#### Object state change records

========

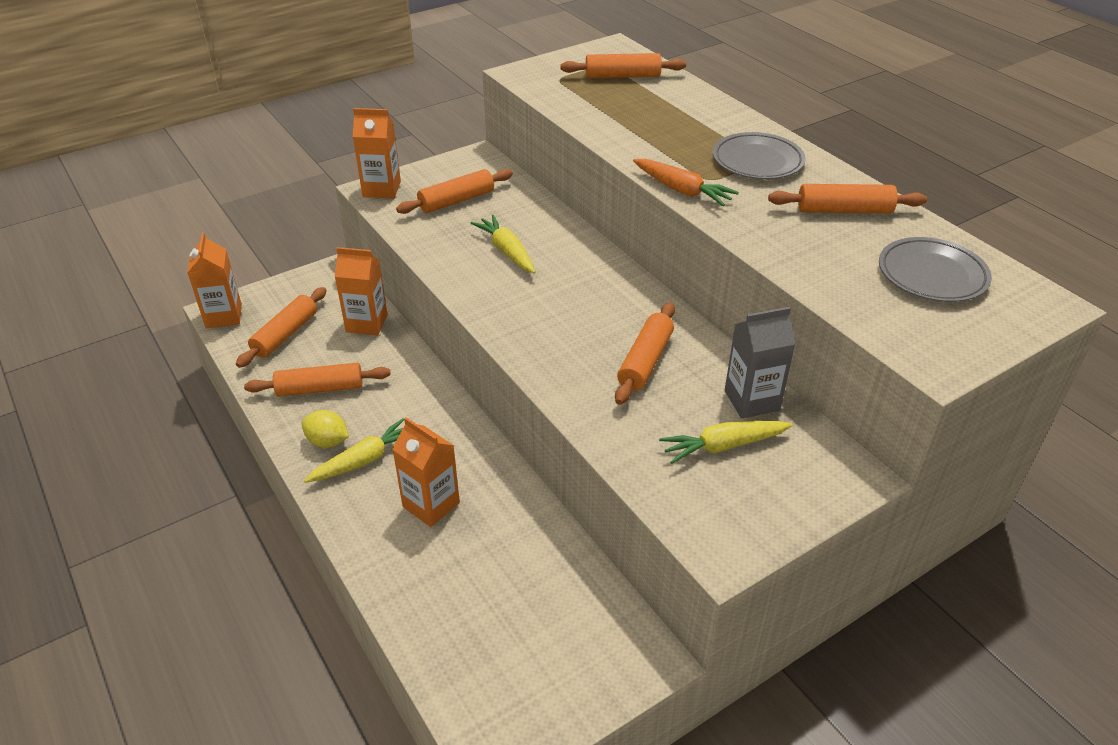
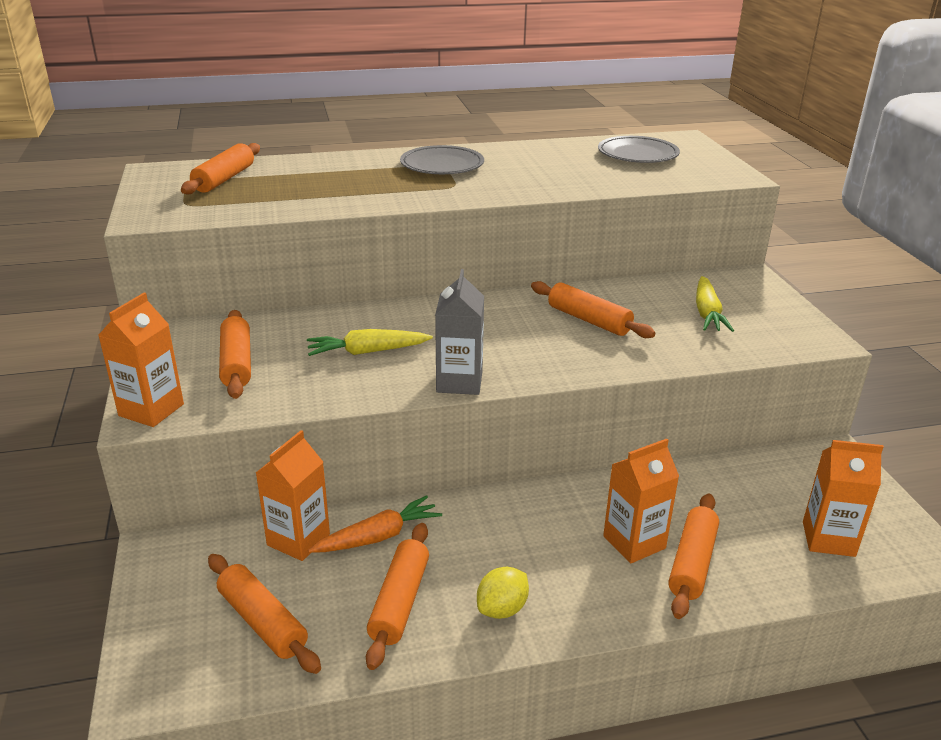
camera: 70 degrees left, 10 degrees down
(223, 316) = (162, 689): orange carton -> orange carton (828, 539)
(364, 460) = (547, 582): yellow carrot -> none
(682, 190) = (463, 198): orange carrot -> orange carrot (378, 537)
(752, 400) = (658, 290): grey carton -> grey carton (459, 382)
(844, 210) = (539, 157): orange rolling pin -> orange rolling pin (692, 563)

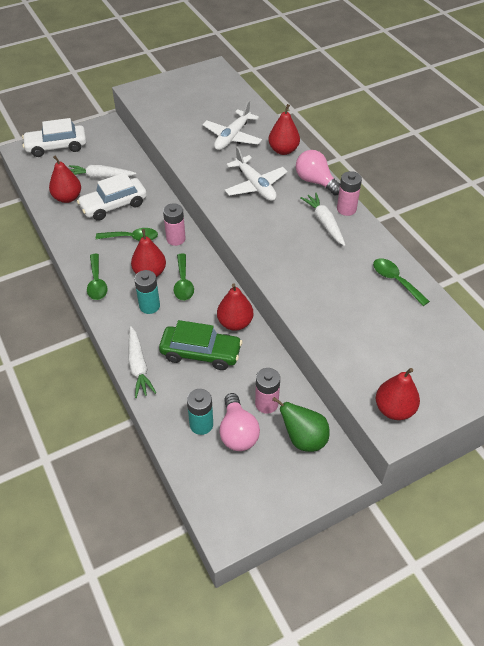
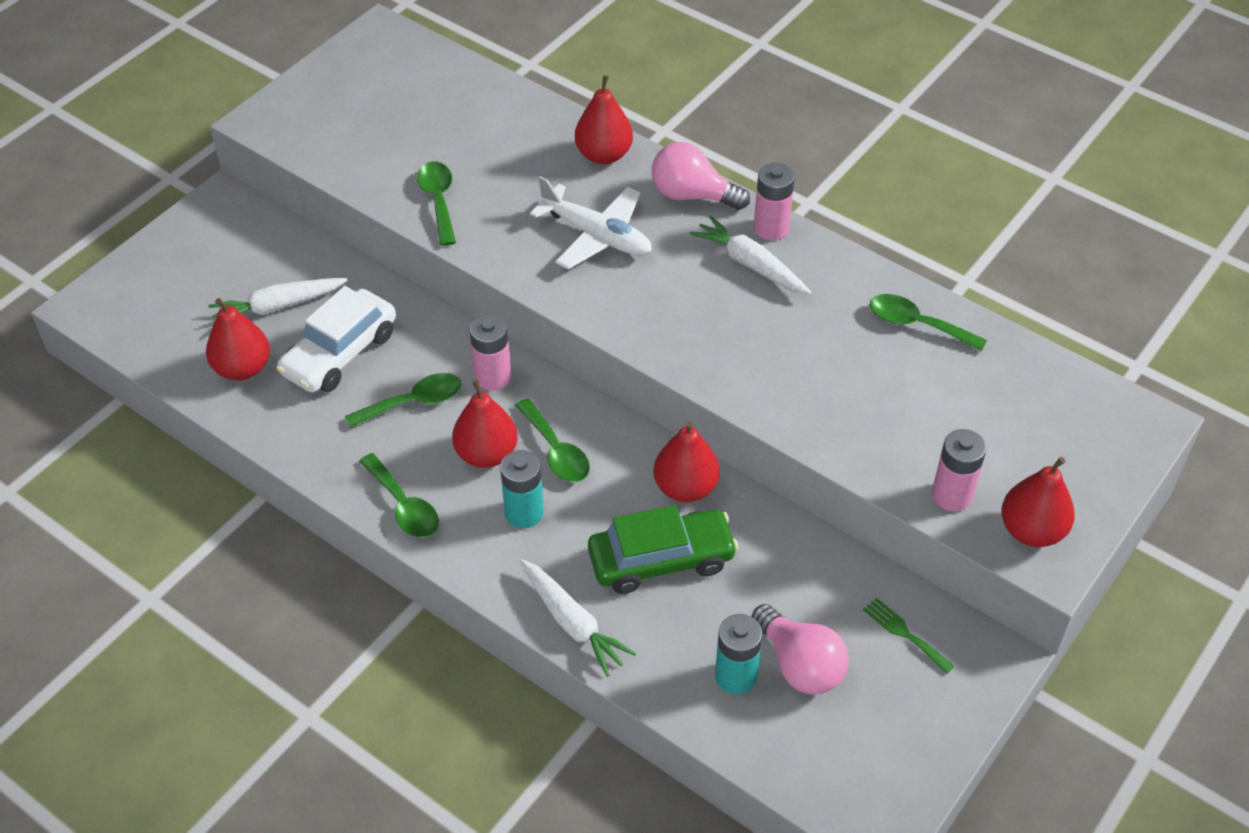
camera: 25 degrees left, 0 degrees up
(56, 147) = (152, 276): white car -> none
(191, 147) = (438, 200): none -> green spoon
(232, 137) = (500, 157): white plane -> none
(266, 404) = (816, 601): pink battery -> pink battery (951, 495)
(303, 439) = (904, 633): green pear -> green fork

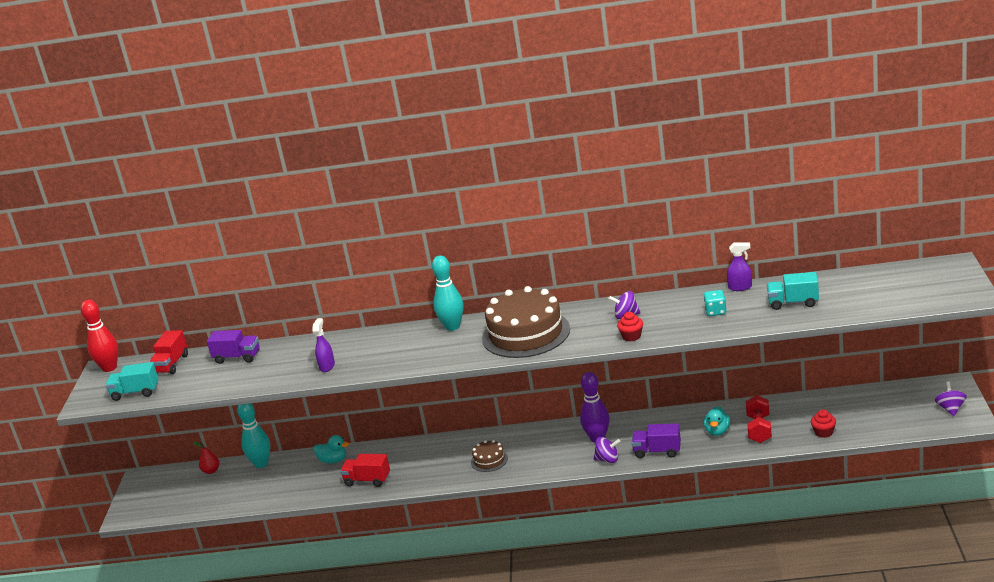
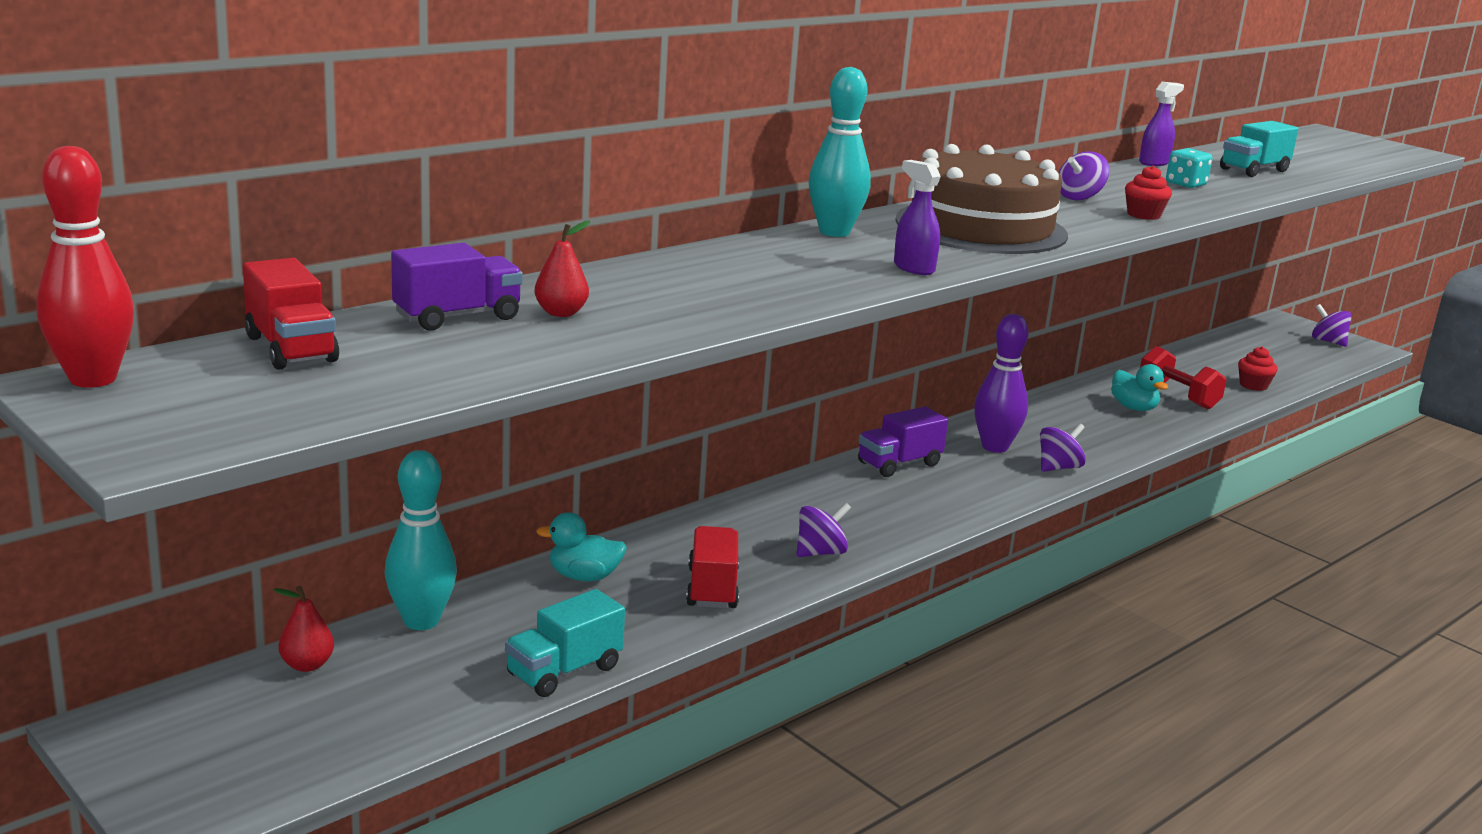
camera: 50 degrees left, 5 degrees down
(135, 392) = (286, 407): turquoise truck -> turquoise truck (564, 671)
(270, 362) = (561, 313): none -> red pear
(327, 366) = (709, 302): purple spray bottle -> purple spray bottle (913, 268)
(333, 460) = (584, 577): turquoise duck -> turquoise duck turned 150 degrees counterclockwise
(367, 480) = (712, 588): red truck -> red truck turned 120 degrees clockwise
(430, 476) = (820, 552): none -> purple spinning top
(489, 460) = (882, 508): brown cake -> none
(657, 451) = (1105, 444): purple truck -> purple truck (899, 464)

========

#### Work instruction
Return exactly the stretch above whose first line contains "camera: 25 degrees left, 0 degrees up" and whose last line contains "(327, 366) = (709, 302): purple", and nothing outside it. The pictures should not appear.

#### Result of this exercise
camera: 25 degrees left, 0 degrees up
(56, 147) = (152, 276): white car -> none
(191, 147) = (438, 200): none -> green spoon
(232, 137) = (500, 157): white plane -> none
(266, 404) = (816, 601): pink battery -> pink battery (951, 495)
(303, 439) = (904, 633): green pear -> green fork

camera: 50 degrees left, 5 degrees down
(135, 392) = (286, 407): turquoise truck -> turquoise truck (564, 671)
(270, 362) = (561, 313): none -> red pear
(327, 366) = (709, 302): purple spray bottle -> purple spray bottle (913, 268)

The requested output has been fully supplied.